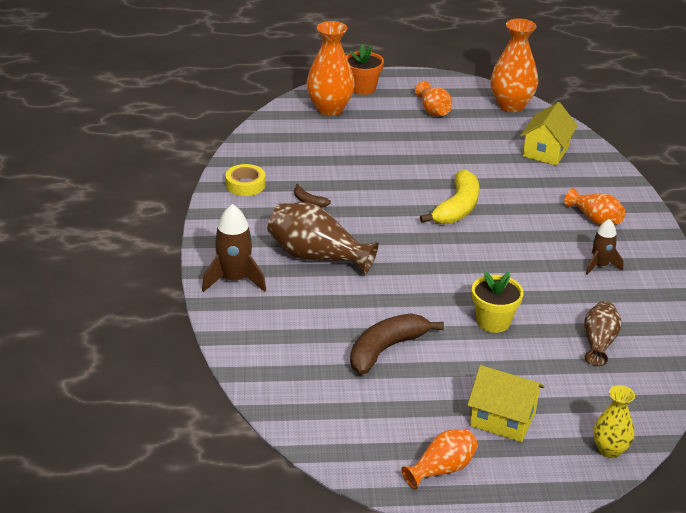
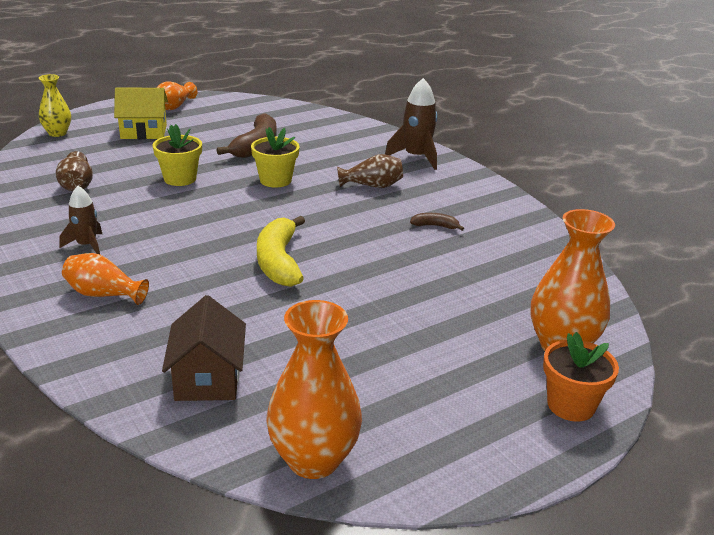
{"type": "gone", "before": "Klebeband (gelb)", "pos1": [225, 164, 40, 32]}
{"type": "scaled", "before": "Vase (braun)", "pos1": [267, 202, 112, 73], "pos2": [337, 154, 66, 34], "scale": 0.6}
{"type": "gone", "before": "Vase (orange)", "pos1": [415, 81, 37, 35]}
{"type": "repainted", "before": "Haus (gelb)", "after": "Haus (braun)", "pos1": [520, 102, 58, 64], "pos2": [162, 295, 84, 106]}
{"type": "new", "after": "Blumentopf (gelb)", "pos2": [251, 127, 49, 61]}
-- -- --
> [Exercise directions]: Exactly as written, restate the listing above with its pictures omitted.

> [Output below]:
{"type": "gone", "before": "Klebeband (gelb)", "pos1": [225, 164, 40, 32]}
{"type": "scaled", "before": "Vase (braun)", "pos1": [267, 202, 112, 73], "pos2": [337, 154, 66, 34], "scale": 0.6}
{"type": "gone", "before": "Vase (orange)", "pos1": [415, 81, 37, 35]}
{"type": "repainted", "before": "Haus (gelb)", "after": "Haus (braun)", "pos1": [520, 102, 58, 64], "pos2": [162, 295, 84, 106]}
{"type": "new", "after": "Blumentopf (gelb)", "pos2": [251, 127, 49, 61]}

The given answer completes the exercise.